TASK REQUIREMENTS: Could you return every record below exactly as it stands, leaving out the pictures?

AVAILABLE DATA:
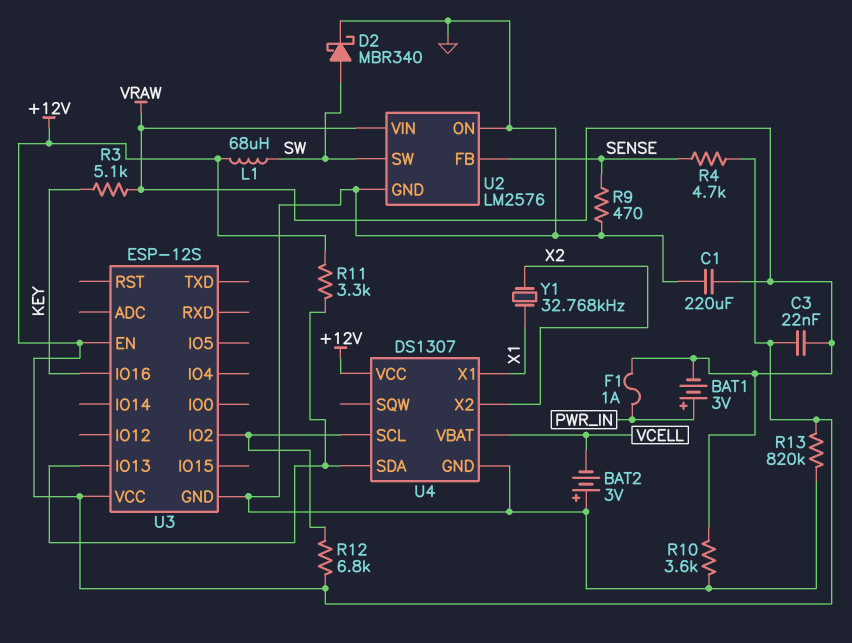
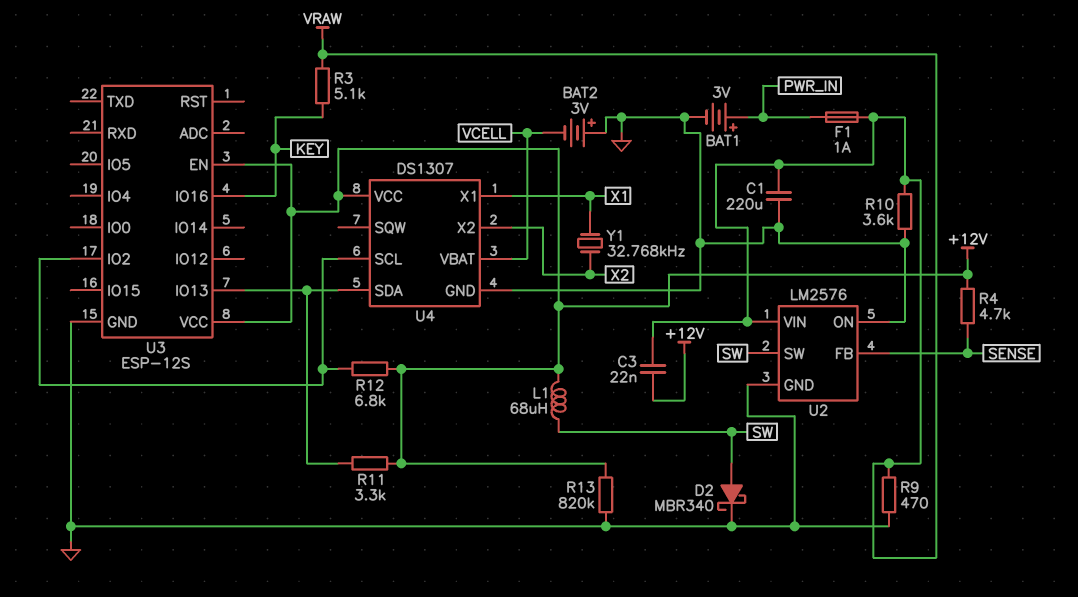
BAT1: 3V (plus PWR_IN, minus VRAW) -> 3V (plus PWR_IN, minus GND)
R9: 470 (GND, SENSE) -> 470 (GND, VRAW)

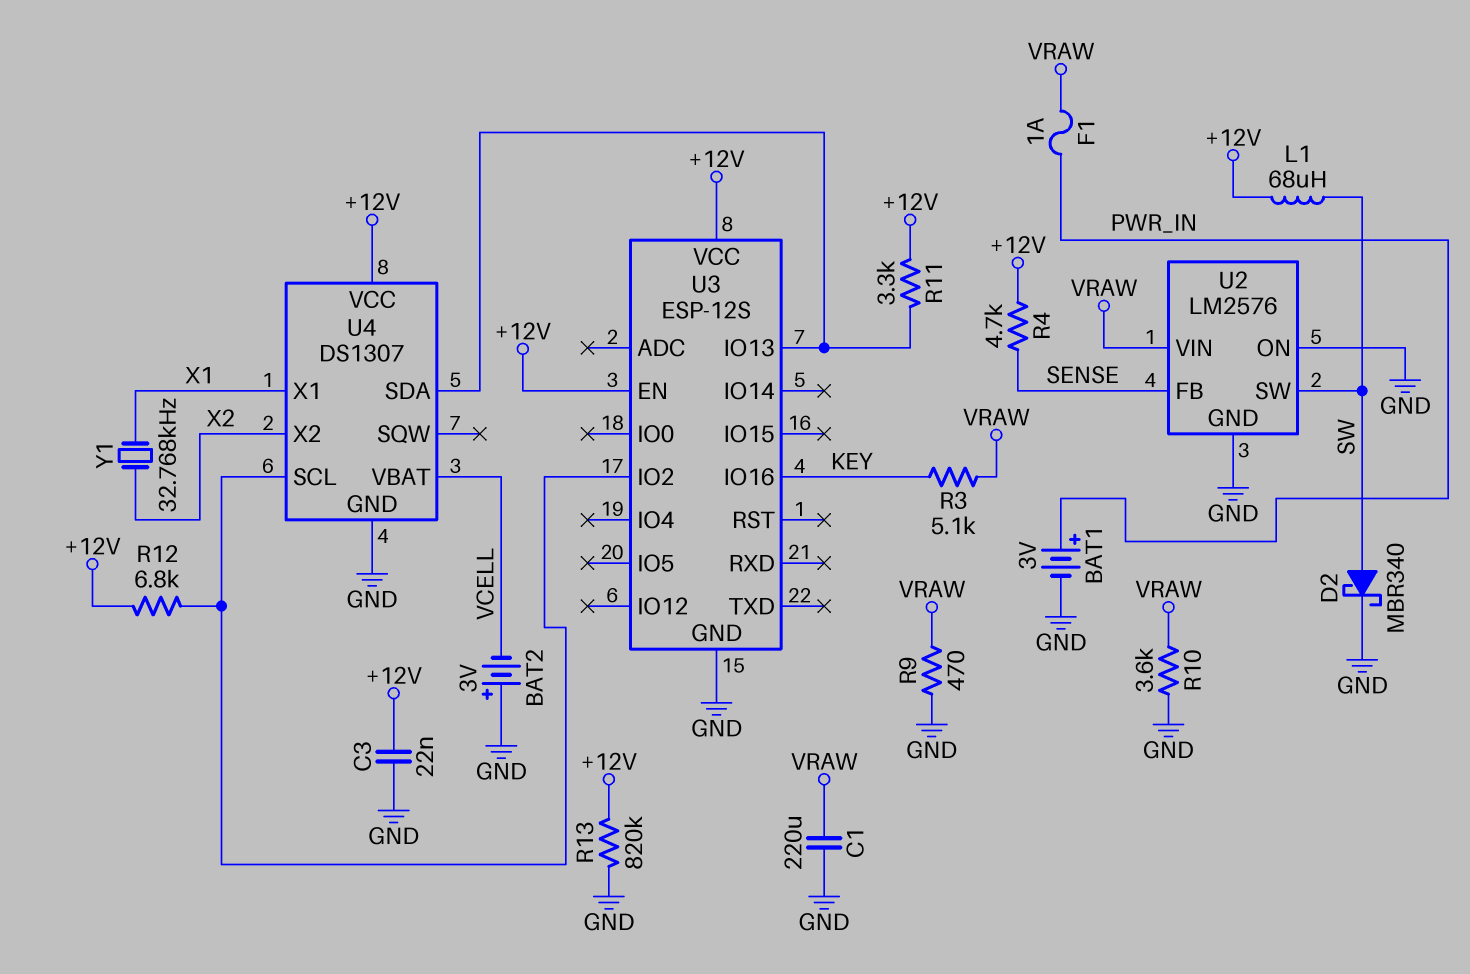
C3: 22nF (+12V, VRAW) -> 22nF (+12V, GND)

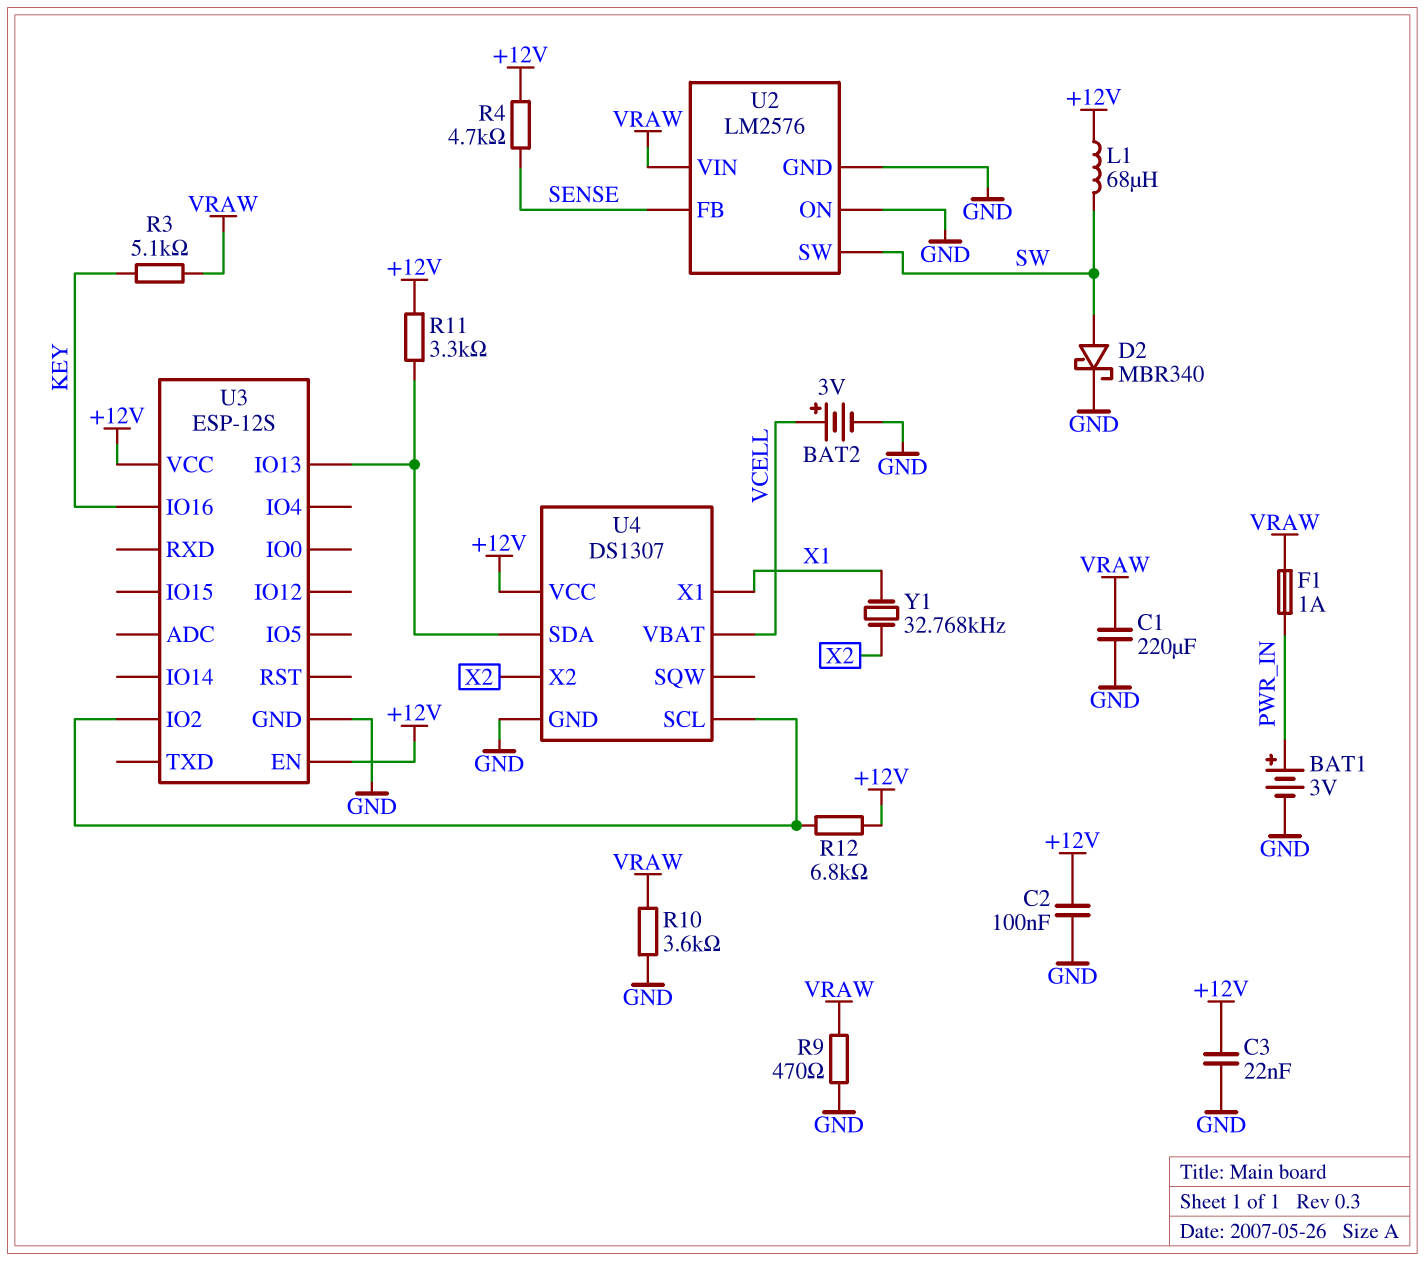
BAT2: 3V (plus GND, minus VCELL) -> 3V (plus VCELL, minus GND)
C2: none -> 100nF (+12V, GND)
R13: 820k (+12V, GND) -> none

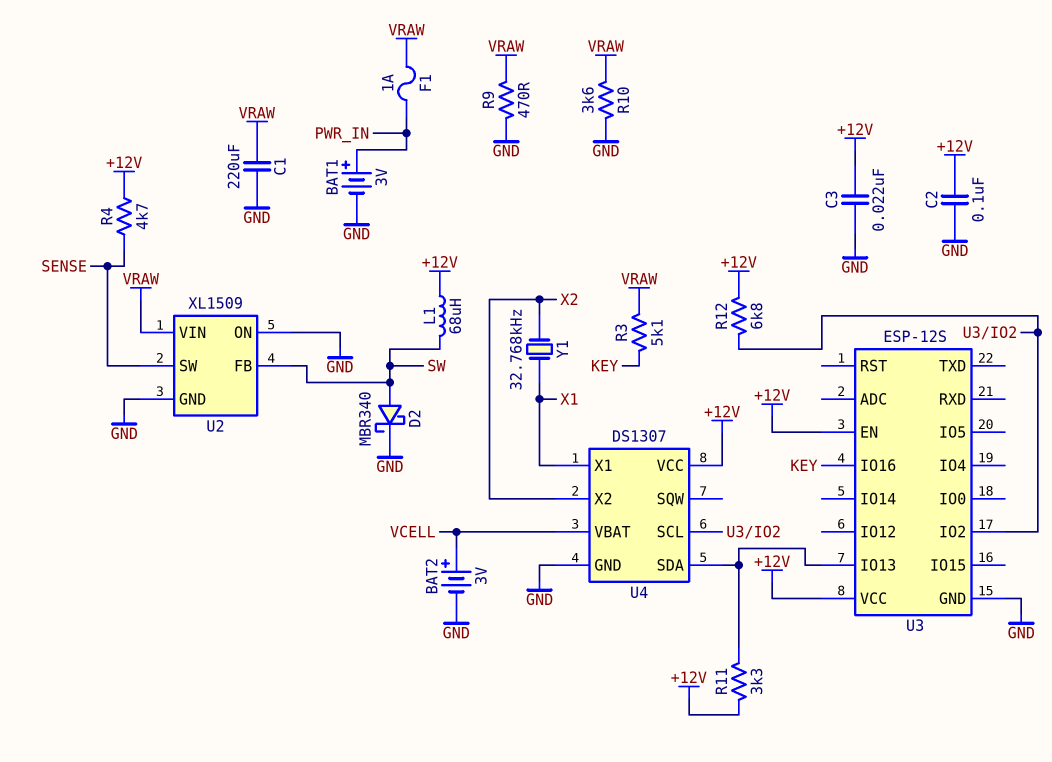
U2: LM2576 -> XL1509
U2 pin FB: SENSE -> SW
U2 pin SW: SW -> SENSE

ANSWER SPACE:
BAT1: 3V (plus PWR_IN, minus VRAW) -> 3V (plus PWR_IN, minus GND)
R9: 470 (GND, SENSE) -> 470 (GND, VRAW)

C3: 22nF (+12V, VRAW) -> 22nF (+12V, GND)

BAT2: 3V (plus GND, minus VCELL) -> 3V (plus VCELL, minus GND)
C2: none -> 100nF (+12V, GND)
R13: 820k (+12V, GND) -> none

U2: LM2576 -> XL1509
U2 pin FB: SENSE -> SW
U2 pin SW: SW -> SENSE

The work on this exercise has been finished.